Task requirements: Please transcribe exactly, and only, the lines of the data below between the line holding "yellow slope E5:F6" and the line holding "none -> black brick F3 level 3", inclusive.

───── Data to use ─────

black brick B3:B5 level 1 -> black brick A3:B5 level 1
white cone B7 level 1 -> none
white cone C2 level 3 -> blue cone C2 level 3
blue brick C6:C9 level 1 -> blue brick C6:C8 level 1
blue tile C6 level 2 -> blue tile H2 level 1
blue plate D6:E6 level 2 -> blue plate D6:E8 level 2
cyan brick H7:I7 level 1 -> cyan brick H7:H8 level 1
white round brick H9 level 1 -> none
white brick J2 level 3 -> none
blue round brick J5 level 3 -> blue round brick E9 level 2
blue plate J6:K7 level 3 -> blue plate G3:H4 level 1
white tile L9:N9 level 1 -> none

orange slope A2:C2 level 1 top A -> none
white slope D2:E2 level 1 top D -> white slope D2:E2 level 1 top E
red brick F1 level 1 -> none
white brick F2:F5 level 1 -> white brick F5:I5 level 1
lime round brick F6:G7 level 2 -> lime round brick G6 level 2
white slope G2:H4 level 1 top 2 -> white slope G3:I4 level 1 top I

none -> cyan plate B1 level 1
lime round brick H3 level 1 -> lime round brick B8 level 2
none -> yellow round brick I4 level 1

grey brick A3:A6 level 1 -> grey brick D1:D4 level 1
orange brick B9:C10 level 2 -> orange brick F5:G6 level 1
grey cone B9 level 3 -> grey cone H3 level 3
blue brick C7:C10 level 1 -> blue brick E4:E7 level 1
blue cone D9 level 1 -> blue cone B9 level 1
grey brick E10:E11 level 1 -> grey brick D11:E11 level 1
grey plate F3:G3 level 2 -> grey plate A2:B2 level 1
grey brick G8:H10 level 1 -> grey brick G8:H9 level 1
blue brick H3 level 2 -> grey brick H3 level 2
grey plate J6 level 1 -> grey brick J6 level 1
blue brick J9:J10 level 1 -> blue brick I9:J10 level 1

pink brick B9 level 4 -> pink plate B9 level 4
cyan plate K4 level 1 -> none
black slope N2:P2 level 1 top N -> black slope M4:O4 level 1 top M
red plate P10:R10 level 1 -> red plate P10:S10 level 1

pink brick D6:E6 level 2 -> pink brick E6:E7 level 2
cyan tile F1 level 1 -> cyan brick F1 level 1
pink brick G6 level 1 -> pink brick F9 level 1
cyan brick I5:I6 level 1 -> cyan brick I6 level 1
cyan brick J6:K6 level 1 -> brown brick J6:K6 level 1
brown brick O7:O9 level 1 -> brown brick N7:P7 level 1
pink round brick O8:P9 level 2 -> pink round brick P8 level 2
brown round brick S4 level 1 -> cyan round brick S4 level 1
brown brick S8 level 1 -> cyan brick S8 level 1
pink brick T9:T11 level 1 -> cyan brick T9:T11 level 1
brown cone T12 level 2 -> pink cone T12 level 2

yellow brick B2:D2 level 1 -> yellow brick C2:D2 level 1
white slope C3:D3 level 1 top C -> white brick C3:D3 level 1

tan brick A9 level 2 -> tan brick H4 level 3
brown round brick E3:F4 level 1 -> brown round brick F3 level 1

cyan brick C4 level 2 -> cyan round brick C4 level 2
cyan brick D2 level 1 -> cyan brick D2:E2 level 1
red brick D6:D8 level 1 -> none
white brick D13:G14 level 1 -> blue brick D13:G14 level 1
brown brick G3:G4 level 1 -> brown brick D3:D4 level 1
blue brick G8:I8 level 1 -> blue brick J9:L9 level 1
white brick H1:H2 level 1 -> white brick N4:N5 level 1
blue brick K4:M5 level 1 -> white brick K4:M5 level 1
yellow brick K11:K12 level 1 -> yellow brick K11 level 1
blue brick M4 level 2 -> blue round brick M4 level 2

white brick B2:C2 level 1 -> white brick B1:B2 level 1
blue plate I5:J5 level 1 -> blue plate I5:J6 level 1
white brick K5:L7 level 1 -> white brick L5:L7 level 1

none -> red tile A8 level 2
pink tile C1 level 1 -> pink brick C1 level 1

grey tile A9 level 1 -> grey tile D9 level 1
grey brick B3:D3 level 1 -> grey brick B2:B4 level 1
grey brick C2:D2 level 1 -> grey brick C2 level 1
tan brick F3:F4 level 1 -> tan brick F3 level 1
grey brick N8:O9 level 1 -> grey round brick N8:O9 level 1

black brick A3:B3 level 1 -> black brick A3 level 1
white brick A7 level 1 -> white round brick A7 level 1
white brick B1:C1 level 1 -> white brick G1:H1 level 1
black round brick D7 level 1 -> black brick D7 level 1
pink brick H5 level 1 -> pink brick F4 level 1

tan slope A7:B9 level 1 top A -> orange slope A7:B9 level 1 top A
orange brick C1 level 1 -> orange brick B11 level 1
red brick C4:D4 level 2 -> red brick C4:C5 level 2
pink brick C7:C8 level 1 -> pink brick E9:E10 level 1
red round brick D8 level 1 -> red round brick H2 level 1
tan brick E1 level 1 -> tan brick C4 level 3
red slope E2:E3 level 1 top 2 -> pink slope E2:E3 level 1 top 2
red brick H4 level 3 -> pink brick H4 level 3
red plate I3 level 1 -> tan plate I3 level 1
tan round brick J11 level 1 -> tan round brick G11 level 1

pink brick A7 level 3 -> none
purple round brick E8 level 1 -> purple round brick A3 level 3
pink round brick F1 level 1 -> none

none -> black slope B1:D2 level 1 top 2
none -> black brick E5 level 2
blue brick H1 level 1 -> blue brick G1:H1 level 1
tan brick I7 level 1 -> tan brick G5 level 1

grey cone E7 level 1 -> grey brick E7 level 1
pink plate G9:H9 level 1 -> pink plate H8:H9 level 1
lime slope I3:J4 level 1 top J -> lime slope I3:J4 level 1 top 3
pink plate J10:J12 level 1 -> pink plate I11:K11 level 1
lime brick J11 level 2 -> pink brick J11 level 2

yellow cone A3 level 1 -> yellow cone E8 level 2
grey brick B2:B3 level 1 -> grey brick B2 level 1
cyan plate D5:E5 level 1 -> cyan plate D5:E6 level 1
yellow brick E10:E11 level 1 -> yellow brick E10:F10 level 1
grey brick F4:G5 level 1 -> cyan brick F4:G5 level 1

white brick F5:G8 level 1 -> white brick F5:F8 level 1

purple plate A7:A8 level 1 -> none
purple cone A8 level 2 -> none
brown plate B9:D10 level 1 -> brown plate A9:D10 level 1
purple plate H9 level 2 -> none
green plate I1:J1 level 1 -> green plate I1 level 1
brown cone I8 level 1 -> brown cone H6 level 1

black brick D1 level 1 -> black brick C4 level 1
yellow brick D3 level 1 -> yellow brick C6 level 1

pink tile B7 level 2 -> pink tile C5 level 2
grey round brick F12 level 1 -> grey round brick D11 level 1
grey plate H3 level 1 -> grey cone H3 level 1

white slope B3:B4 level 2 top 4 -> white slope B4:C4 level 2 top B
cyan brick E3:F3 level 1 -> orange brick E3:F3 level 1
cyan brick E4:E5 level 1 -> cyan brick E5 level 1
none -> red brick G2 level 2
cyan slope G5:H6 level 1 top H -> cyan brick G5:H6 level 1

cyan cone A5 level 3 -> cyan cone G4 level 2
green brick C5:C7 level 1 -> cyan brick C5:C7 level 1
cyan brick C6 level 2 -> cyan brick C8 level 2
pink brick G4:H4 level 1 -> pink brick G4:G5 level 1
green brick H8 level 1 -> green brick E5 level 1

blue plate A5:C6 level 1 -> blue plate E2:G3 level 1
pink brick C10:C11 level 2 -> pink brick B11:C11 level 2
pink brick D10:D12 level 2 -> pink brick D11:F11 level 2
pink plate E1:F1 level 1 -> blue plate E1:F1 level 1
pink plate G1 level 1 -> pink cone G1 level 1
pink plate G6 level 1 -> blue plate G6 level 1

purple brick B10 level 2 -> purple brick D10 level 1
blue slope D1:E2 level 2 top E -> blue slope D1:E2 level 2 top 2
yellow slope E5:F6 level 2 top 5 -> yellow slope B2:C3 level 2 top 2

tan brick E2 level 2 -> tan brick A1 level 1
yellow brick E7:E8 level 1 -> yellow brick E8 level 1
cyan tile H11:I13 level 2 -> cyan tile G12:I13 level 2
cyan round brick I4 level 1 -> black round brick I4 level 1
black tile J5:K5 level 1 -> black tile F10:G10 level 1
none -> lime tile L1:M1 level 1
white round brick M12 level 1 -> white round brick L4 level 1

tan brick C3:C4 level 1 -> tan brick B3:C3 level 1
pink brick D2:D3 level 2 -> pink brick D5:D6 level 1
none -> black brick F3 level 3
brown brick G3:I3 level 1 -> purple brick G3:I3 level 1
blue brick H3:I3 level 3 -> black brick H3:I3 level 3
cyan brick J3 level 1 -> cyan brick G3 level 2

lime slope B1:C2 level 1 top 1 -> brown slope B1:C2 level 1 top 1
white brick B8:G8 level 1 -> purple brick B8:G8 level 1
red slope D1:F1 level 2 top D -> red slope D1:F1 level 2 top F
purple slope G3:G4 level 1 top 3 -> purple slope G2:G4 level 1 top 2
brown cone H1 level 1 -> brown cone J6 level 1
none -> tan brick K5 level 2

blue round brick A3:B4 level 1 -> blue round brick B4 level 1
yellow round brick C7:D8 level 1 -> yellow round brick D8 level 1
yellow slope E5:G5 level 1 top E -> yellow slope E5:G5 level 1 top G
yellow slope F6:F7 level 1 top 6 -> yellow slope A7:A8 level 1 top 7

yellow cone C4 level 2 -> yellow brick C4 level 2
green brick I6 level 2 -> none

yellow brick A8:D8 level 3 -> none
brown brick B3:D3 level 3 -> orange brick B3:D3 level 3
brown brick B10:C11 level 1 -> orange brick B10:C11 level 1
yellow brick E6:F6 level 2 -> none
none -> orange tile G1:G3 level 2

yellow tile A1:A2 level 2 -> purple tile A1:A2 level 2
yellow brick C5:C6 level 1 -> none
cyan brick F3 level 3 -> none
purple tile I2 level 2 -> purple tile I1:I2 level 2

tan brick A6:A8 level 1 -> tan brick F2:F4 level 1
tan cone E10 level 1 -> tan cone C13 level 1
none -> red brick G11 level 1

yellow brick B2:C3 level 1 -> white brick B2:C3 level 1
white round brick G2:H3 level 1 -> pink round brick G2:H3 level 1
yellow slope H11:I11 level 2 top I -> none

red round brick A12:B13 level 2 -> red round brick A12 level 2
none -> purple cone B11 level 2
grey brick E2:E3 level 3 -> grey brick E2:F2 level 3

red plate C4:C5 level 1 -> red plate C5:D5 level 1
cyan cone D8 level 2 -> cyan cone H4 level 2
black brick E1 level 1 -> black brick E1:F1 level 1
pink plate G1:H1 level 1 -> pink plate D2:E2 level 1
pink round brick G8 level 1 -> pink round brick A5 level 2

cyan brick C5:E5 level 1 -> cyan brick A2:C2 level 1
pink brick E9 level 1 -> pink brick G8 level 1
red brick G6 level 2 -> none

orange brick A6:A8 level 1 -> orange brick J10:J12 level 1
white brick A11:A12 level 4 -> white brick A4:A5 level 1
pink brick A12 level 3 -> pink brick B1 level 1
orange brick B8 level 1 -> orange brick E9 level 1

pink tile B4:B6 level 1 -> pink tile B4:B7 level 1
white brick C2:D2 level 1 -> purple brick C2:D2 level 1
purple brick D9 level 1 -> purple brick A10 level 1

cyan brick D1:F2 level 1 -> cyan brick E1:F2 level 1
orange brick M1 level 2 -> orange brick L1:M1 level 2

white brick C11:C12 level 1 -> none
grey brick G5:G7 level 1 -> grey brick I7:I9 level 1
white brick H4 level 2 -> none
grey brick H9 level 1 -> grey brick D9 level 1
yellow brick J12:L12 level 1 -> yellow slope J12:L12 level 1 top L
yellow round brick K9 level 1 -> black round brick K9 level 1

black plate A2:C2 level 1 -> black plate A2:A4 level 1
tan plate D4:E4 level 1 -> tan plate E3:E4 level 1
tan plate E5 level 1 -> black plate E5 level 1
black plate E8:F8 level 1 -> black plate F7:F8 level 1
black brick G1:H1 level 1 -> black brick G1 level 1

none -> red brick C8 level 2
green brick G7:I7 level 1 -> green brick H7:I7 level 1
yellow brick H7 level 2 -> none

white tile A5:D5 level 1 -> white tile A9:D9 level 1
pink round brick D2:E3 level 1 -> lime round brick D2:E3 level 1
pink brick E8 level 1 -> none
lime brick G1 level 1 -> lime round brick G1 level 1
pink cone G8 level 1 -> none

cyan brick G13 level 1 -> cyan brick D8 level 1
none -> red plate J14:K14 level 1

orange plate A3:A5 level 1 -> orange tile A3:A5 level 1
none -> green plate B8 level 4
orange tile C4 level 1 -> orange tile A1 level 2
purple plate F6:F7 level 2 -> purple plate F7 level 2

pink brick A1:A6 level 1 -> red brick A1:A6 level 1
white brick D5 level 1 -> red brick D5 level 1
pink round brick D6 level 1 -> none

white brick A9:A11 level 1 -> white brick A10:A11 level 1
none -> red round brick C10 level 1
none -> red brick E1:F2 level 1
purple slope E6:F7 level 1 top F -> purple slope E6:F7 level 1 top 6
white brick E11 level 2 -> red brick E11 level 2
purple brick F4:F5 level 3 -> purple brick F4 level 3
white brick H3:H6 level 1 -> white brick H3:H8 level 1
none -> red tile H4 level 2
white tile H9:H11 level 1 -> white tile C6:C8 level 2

─────

Answer to the problem:
yellow slope E5:F6 level 2 top 5 -> yellow slope B2:C3 level 2 top 2

tan brick E2 level 2 -> tan brick A1 level 1
yellow brick E7:E8 level 1 -> yellow brick E8 level 1
cyan tile H11:I13 level 2 -> cyan tile G12:I13 level 2
cyan round brick I4 level 1 -> black round brick I4 level 1
black tile J5:K5 level 1 -> black tile F10:G10 level 1
none -> lime tile L1:M1 level 1
white round brick M12 level 1 -> white round brick L4 level 1

tan brick C3:C4 level 1 -> tan brick B3:C3 level 1
pink brick D2:D3 level 2 -> pink brick D5:D6 level 1
none -> black brick F3 level 3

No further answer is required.